GIVEN TASK: Rewrite the lines in the records, replacing "moved" with "shifted" everywhere and changing nothing else. Leave the pictures out of your answer.
"""
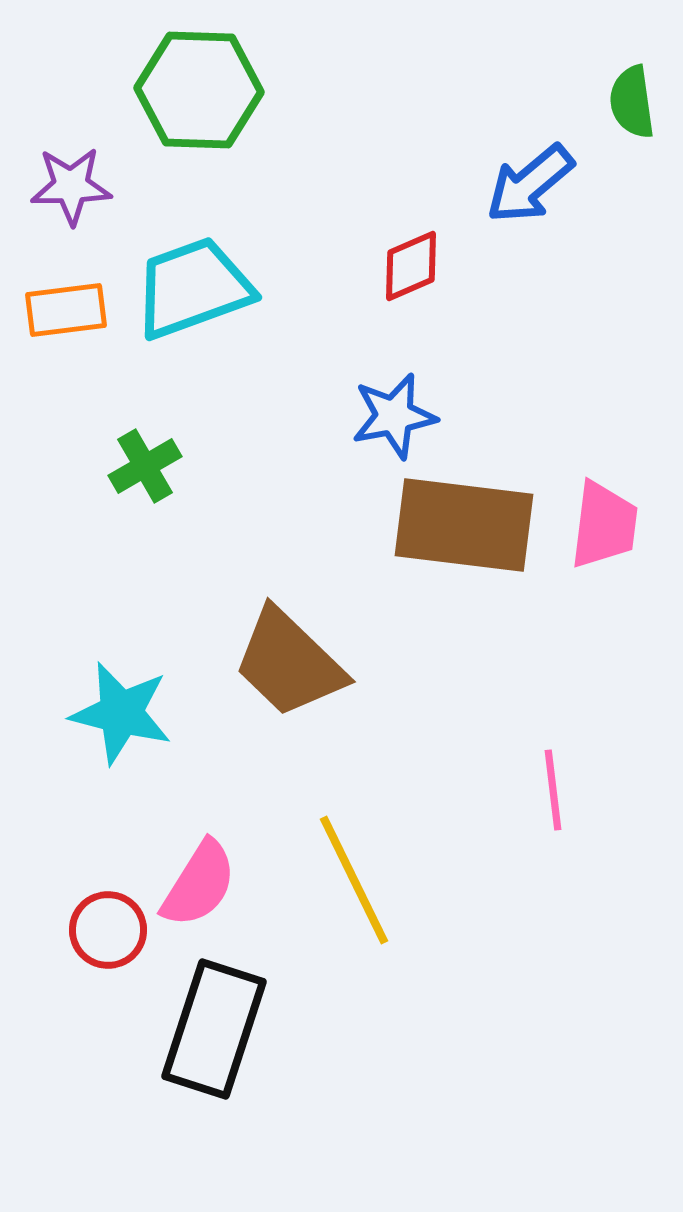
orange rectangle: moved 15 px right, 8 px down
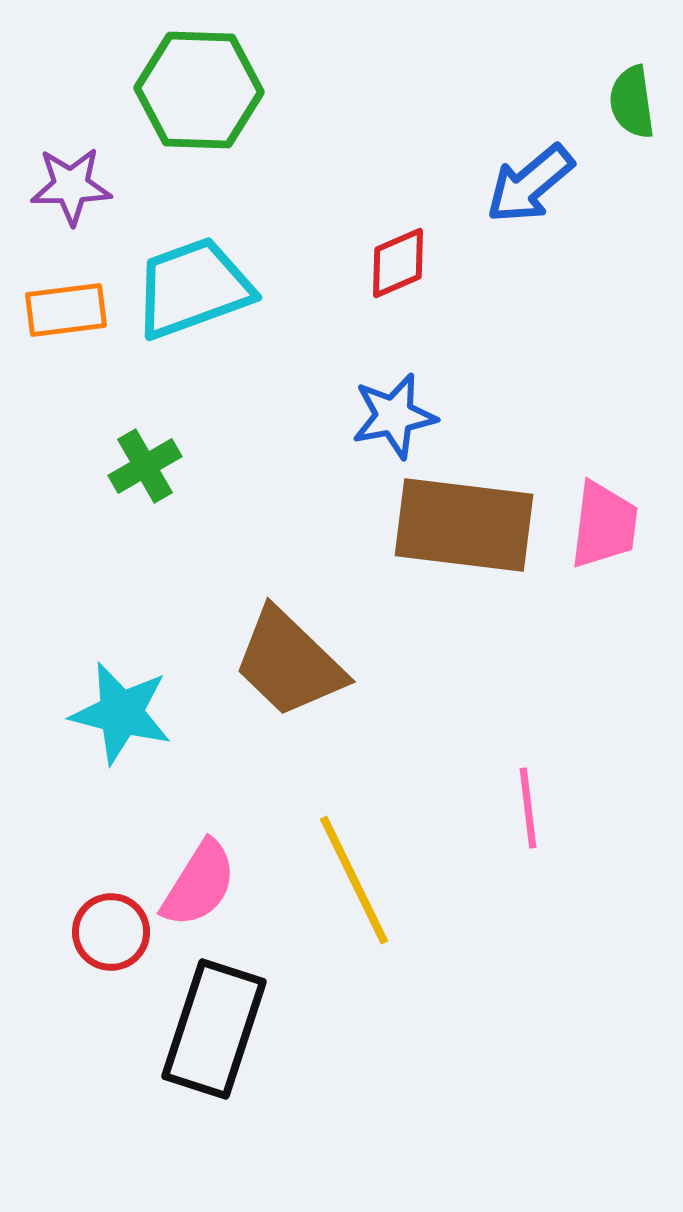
red diamond: moved 13 px left, 3 px up
pink line: moved 25 px left, 18 px down
red circle: moved 3 px right, 2 px down
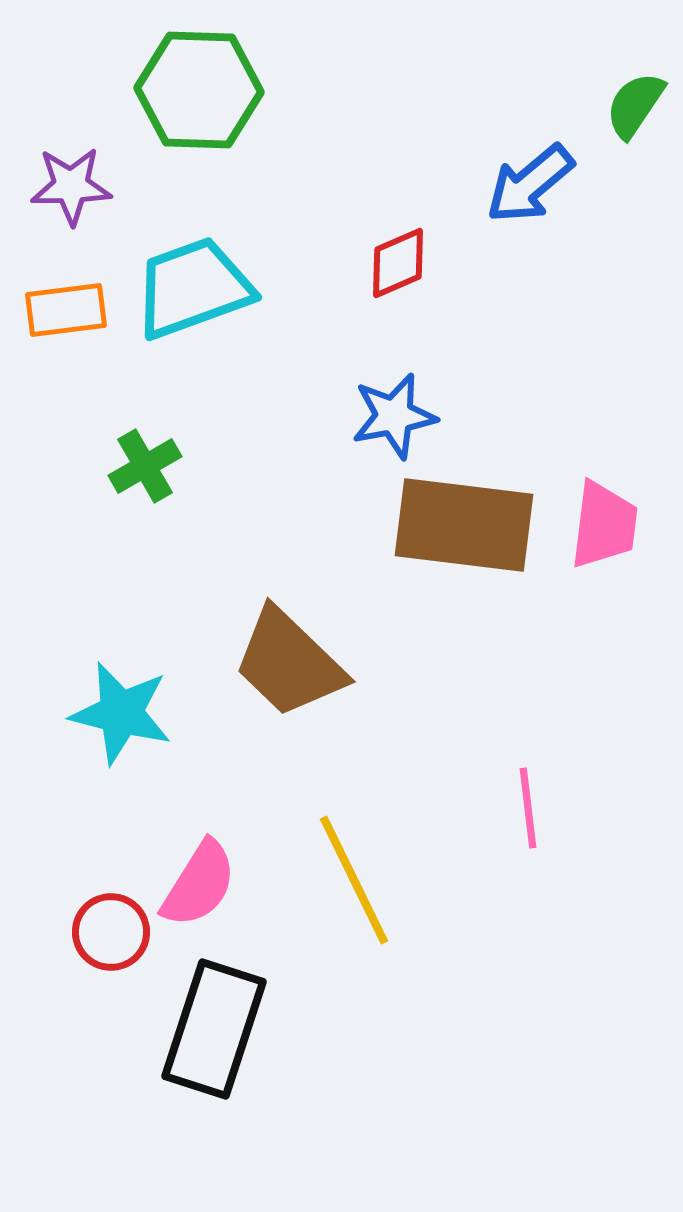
green semicircle: moved 3 px right, 3 px down; rotated 42 degrees clockwise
"""
IN RESPONSE:
orange rectangle: shifted 15 px right, 8 px down
red diamond: shifted 13 px left, 3 px up
pink line: shifted 25 px left, 18 px down
red circle: shifted 3 px right, 2 px down
green semicircle: shifted 3 px right, 3 px down; rotated 42 degrees clockwise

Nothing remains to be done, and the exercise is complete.